**The input**

'''

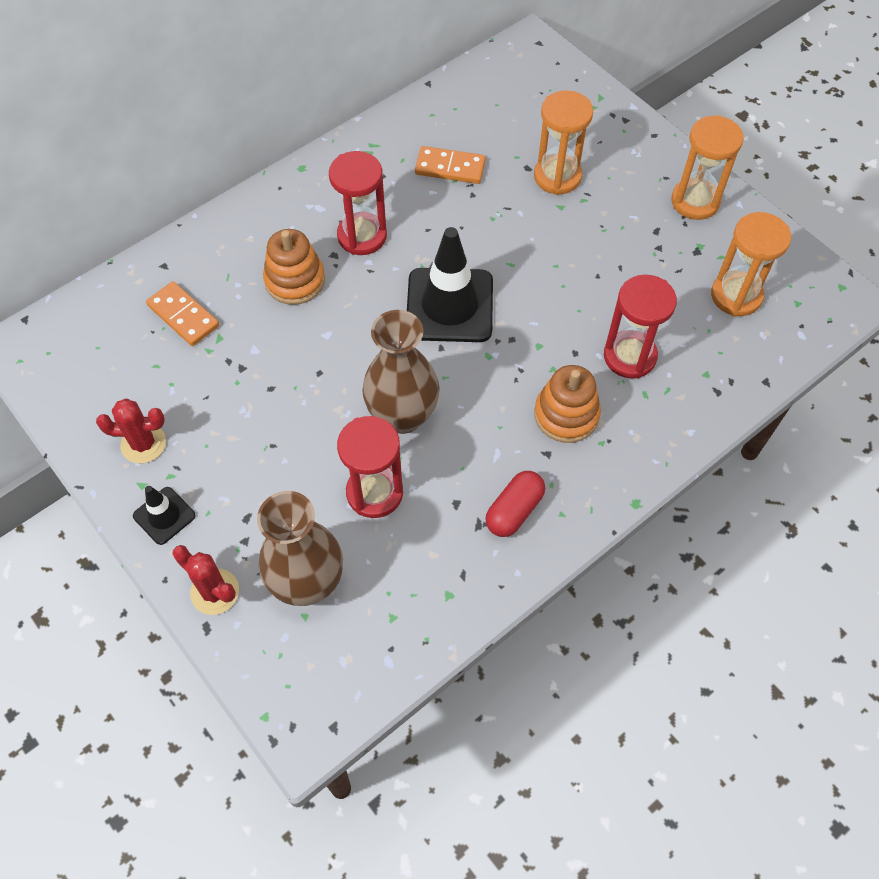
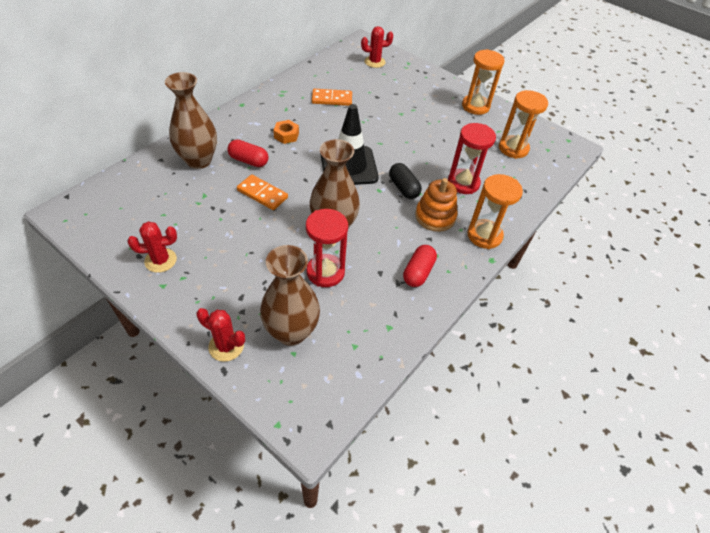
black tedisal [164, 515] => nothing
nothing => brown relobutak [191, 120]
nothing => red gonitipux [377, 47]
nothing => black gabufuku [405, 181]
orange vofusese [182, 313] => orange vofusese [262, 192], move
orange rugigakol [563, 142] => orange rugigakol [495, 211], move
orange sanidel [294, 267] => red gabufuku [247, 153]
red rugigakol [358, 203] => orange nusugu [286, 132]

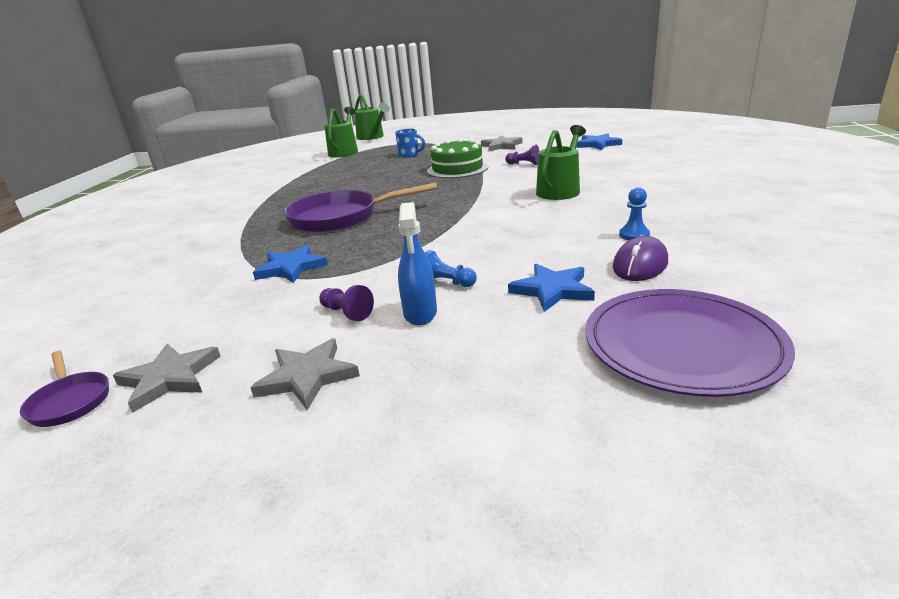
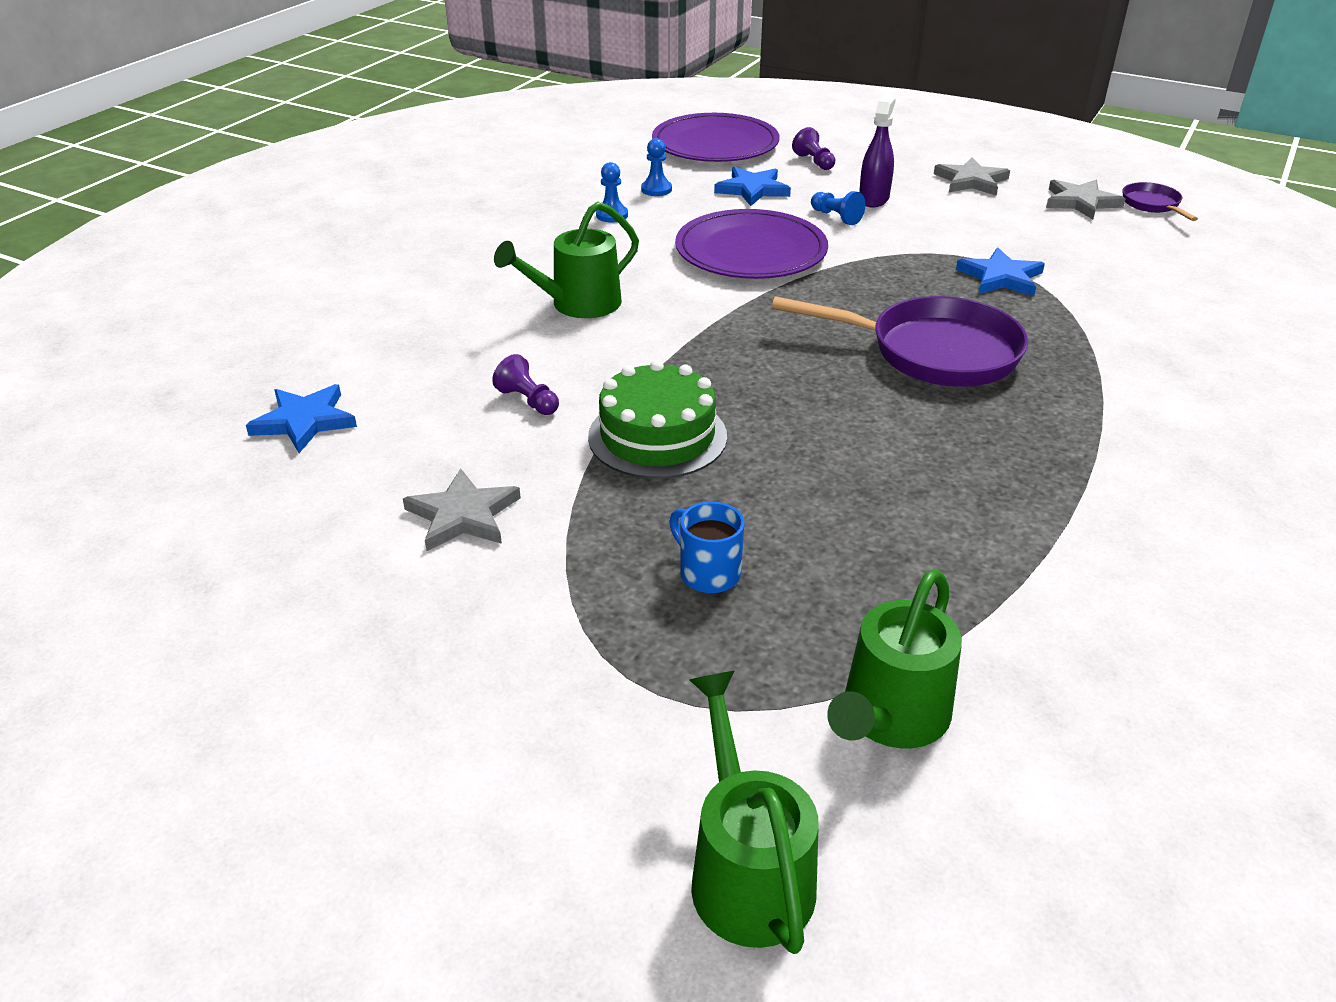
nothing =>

'''
'''

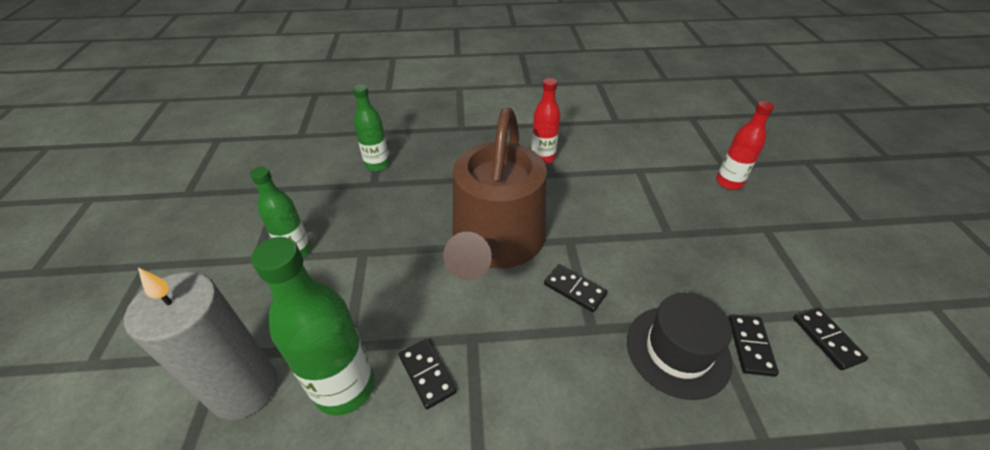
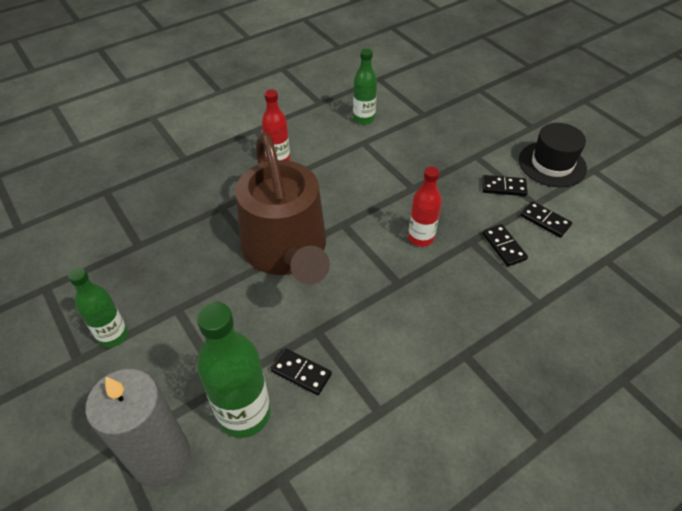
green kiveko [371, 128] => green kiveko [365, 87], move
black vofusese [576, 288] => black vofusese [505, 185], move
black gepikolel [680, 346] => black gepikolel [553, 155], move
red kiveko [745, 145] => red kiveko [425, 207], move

'''

**What you need to do**
Reproduce each line from the records that contains the word "gabufuku".

**Response**
nothing => black gabufuku [405, 181]
orange sanidel [294, 267] => red gabufuku [247, 153]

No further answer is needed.